> TASK OBJECTIVE
Below are the entries. Print only the lines starting at the one with "IC2: HT42B534 -> CH330N" and ending at the one with "R5: 27k (EXT, KEY) -> 2.2k (EXT, KEY)", exactly, with no pictures.

> EXTRACTED ENTRIES
::::::
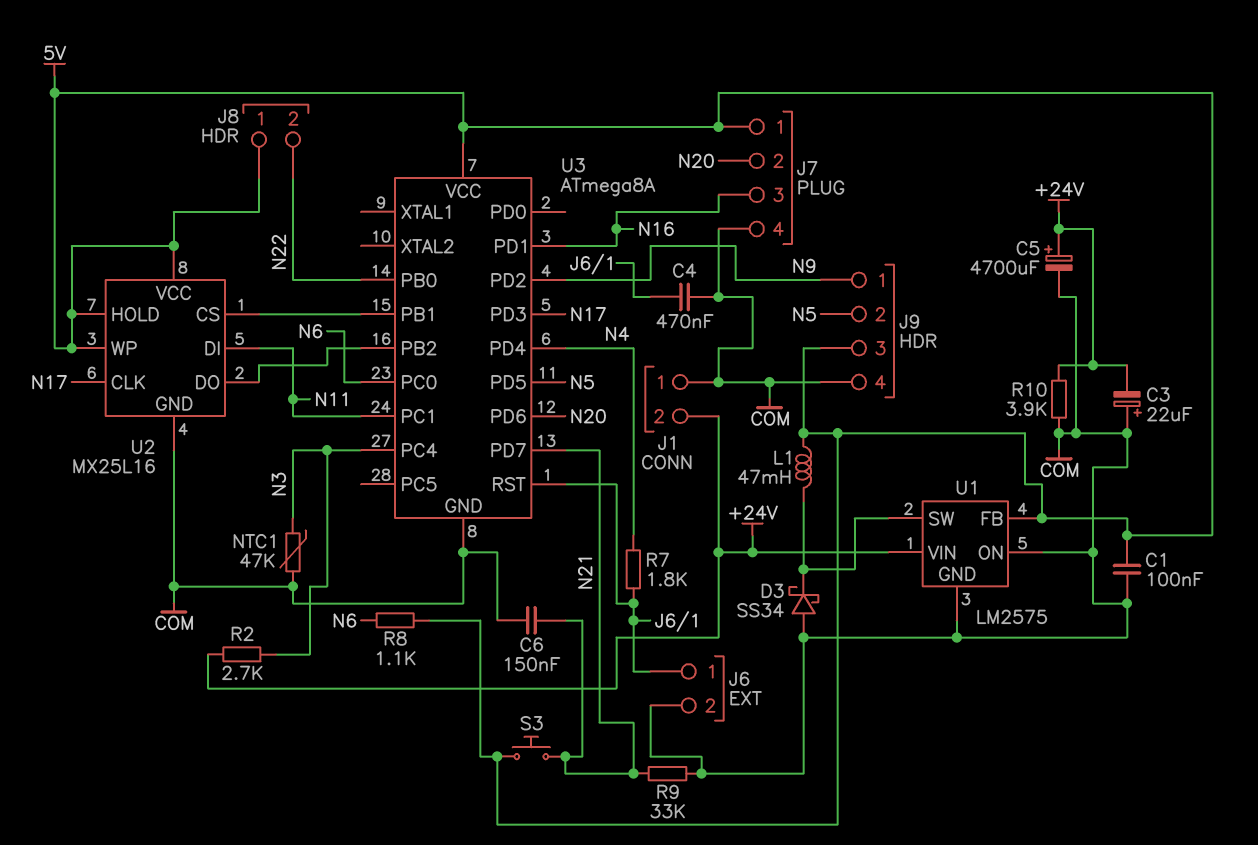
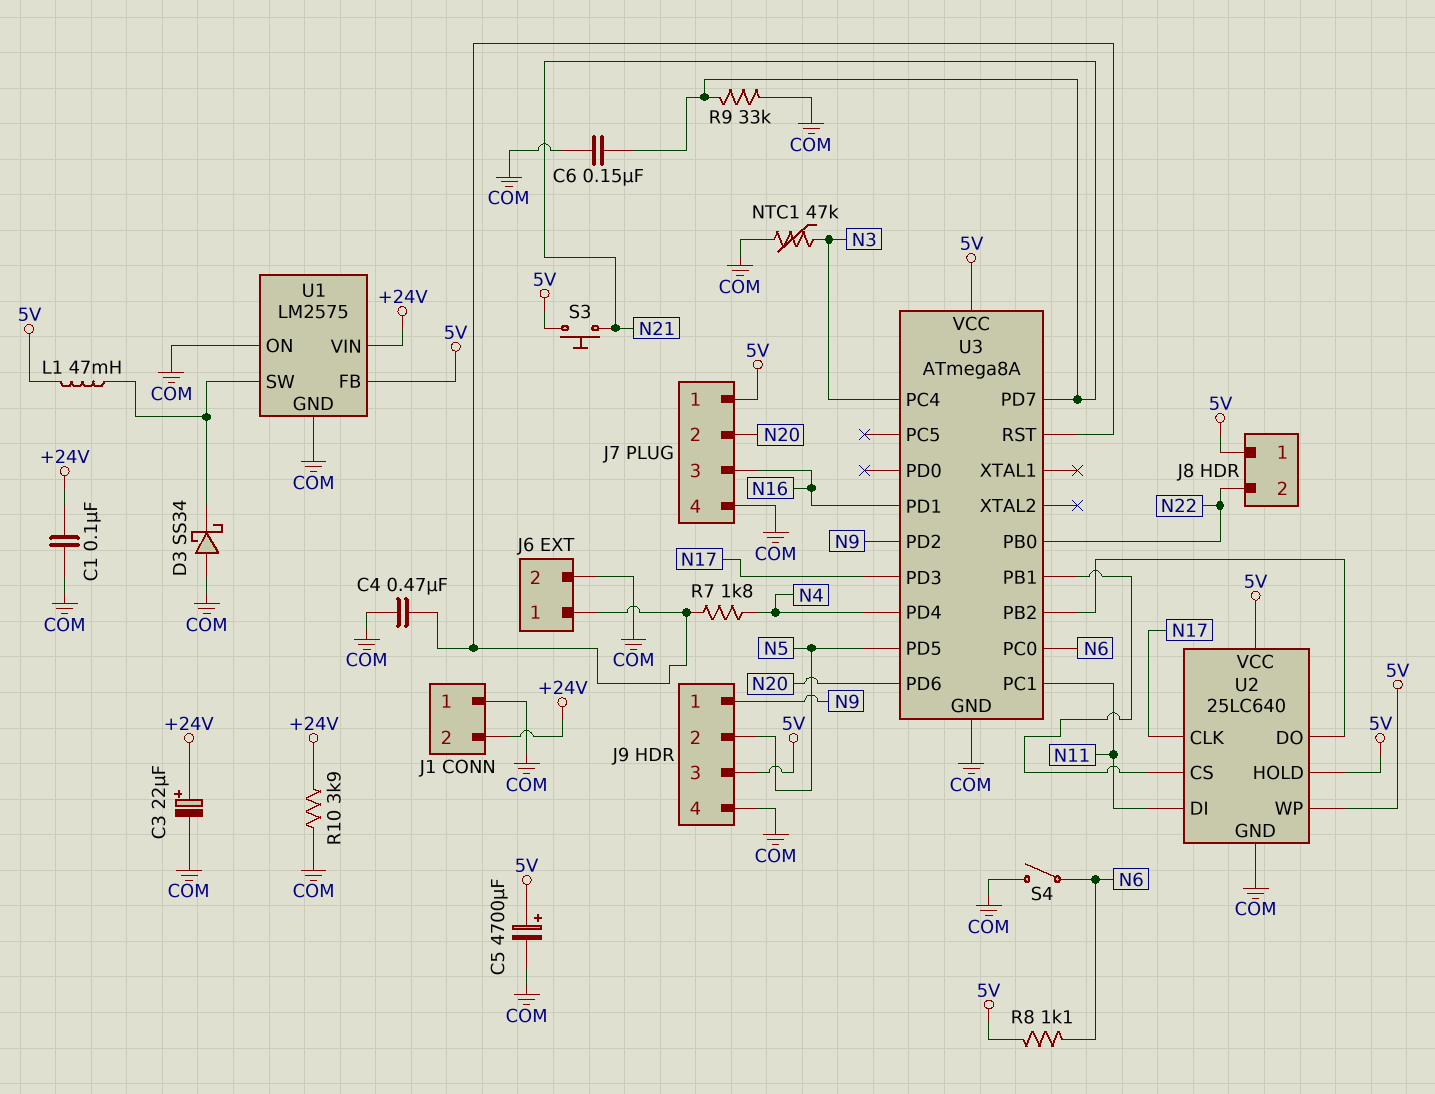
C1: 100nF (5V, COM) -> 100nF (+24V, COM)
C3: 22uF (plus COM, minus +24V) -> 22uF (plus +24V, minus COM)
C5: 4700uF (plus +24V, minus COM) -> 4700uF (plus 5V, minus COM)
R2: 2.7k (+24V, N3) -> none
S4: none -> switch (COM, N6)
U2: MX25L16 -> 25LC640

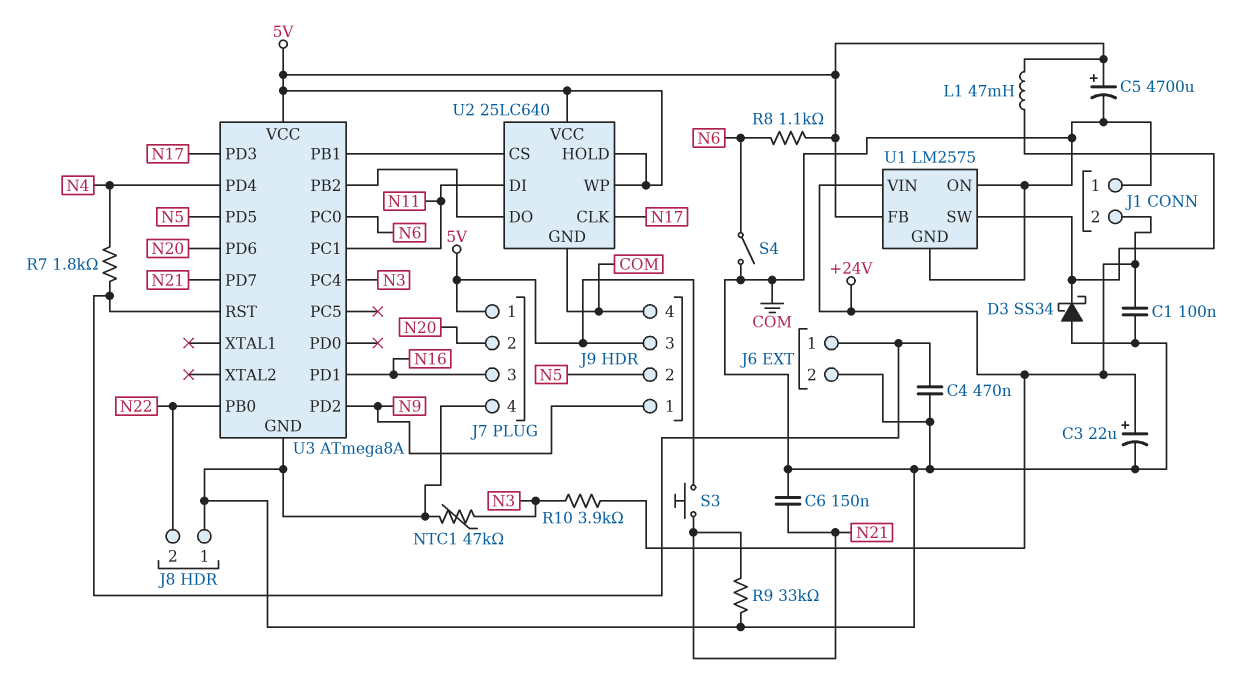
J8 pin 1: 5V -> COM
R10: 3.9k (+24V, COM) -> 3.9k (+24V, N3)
::::::
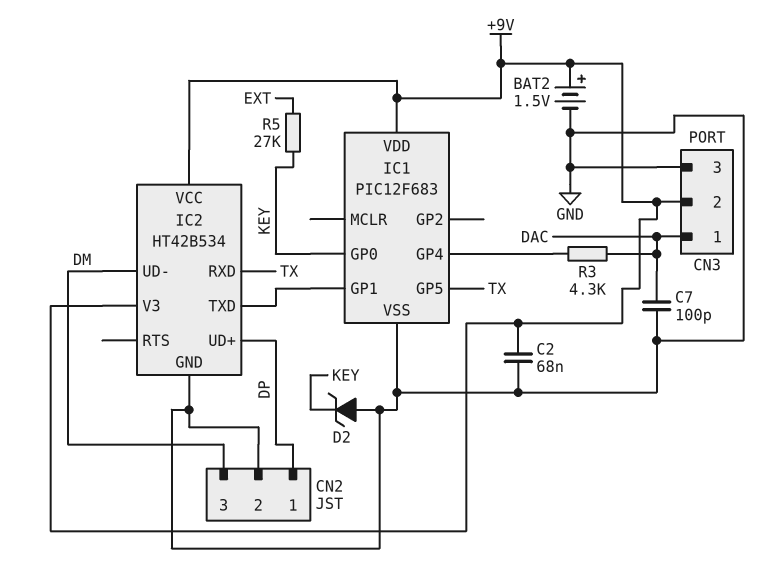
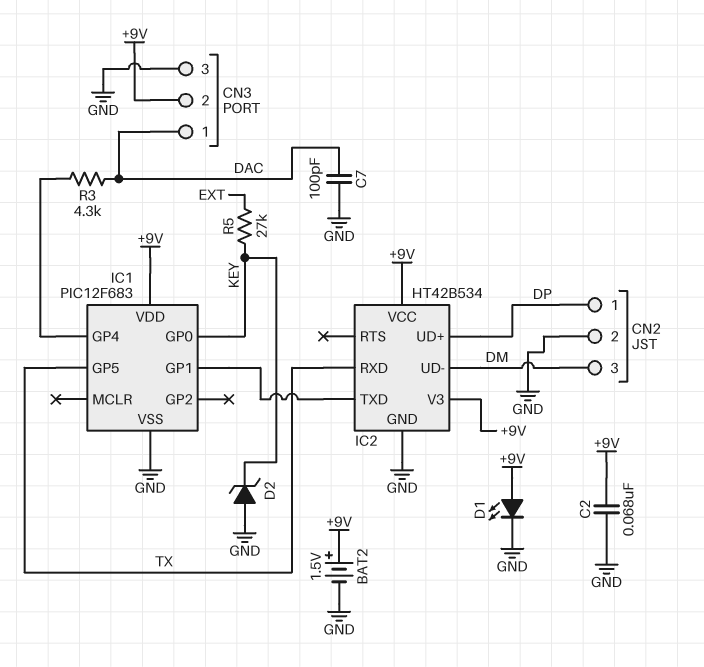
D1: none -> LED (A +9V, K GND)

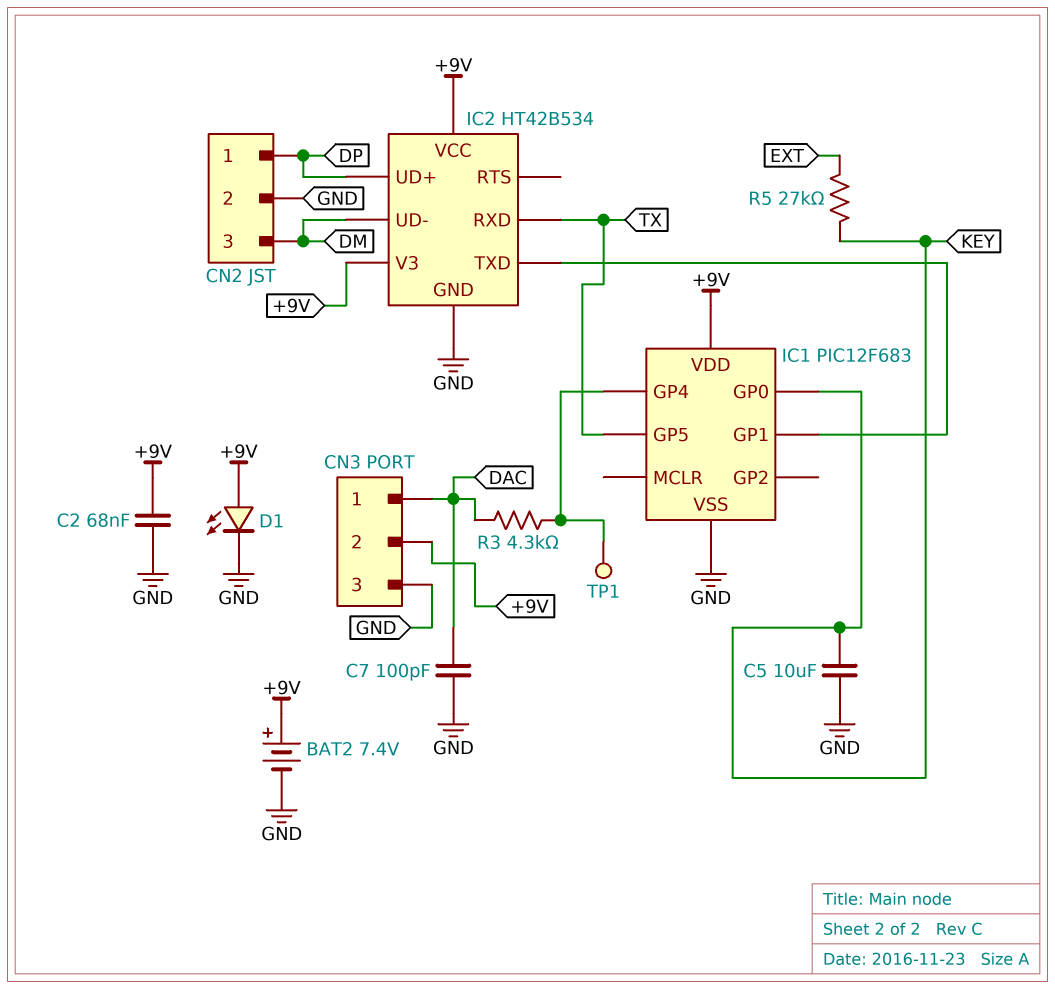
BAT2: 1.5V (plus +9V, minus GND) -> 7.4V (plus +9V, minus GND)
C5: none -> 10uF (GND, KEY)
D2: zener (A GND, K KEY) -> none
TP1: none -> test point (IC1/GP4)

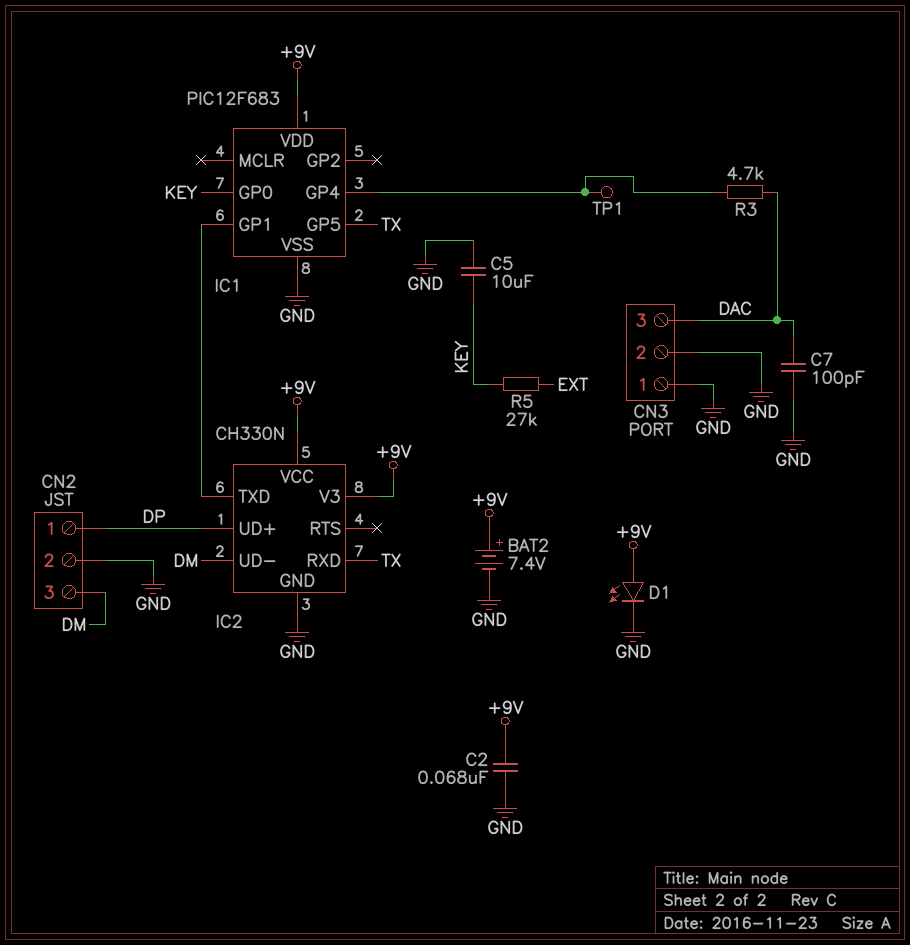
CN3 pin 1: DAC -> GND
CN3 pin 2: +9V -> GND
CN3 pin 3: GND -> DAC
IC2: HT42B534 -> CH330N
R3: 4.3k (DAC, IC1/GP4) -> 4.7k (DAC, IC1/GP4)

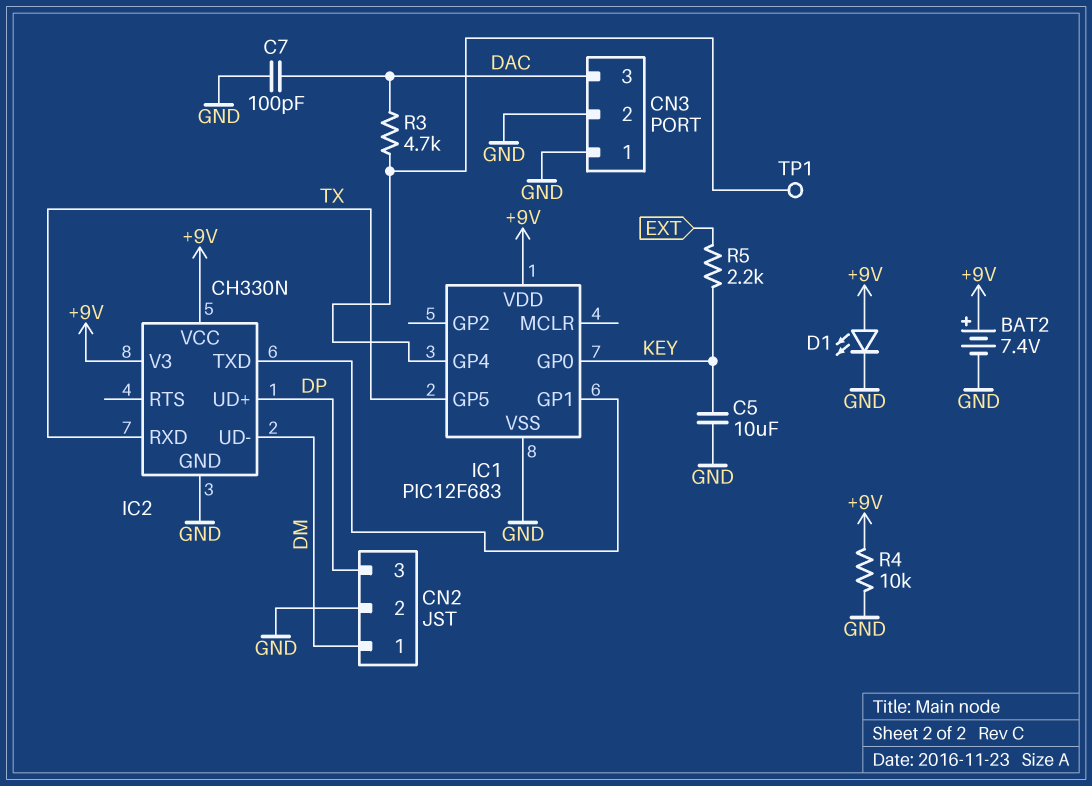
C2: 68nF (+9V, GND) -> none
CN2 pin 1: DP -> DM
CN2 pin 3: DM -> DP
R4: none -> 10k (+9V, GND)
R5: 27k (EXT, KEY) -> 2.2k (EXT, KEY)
::::::
> ANSWER TO THIS EXERCISE
IC2: HT42B534 -> CH330N
R3: 4.3k (DAC, IC1/GP4) -> 4.7k (DAC, IC1/GP4)

C2: 68nF (+9V, GND) -> none
CN2 pin 1: DP -> DM
CN2 pin 3: DM -> DP
R4: none -> 10k (+9V, GND)
R5: 27k (EXT, KEY) -> 2.2k (EXT, KEY)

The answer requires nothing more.